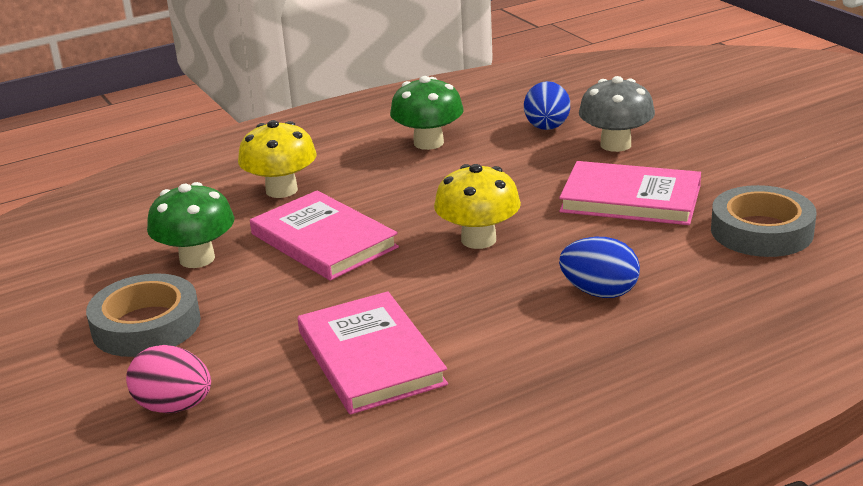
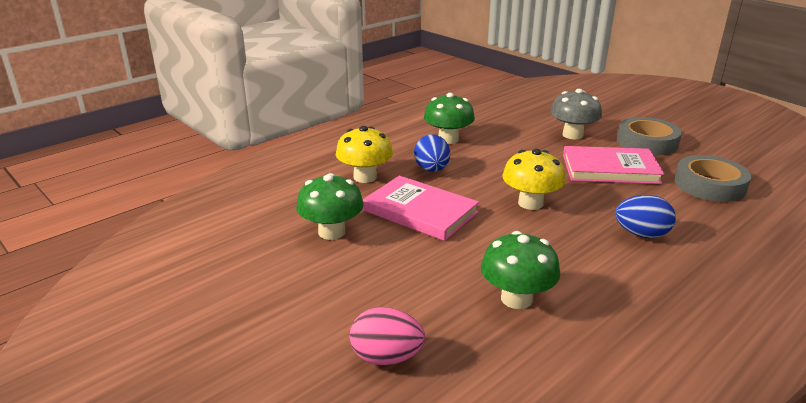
camera: 15 degrees left, 0 degrees up
(146, 325) = (322, 289): grey tape -> grey tape (647, 142)
(371, 357) = (516, 298): pink book -> green mushroom
(547, 128) = (520, 126): blue egg -> blue egg (432, 170)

━━━━━━━━━━━━━━━━━━━━

WORK INSTRUCTIONS. Give again the lines from the line holding "(371, 357) = (516, 298): pink" through the close of the listing, both included, exactly as written and with nothing else.

ANSWER TO THIS TASK.
(371, 357) = (516, 298): pink book -> green mushroom
(547, 128) = (520, 126): blue egg -> blue egg (432, 170)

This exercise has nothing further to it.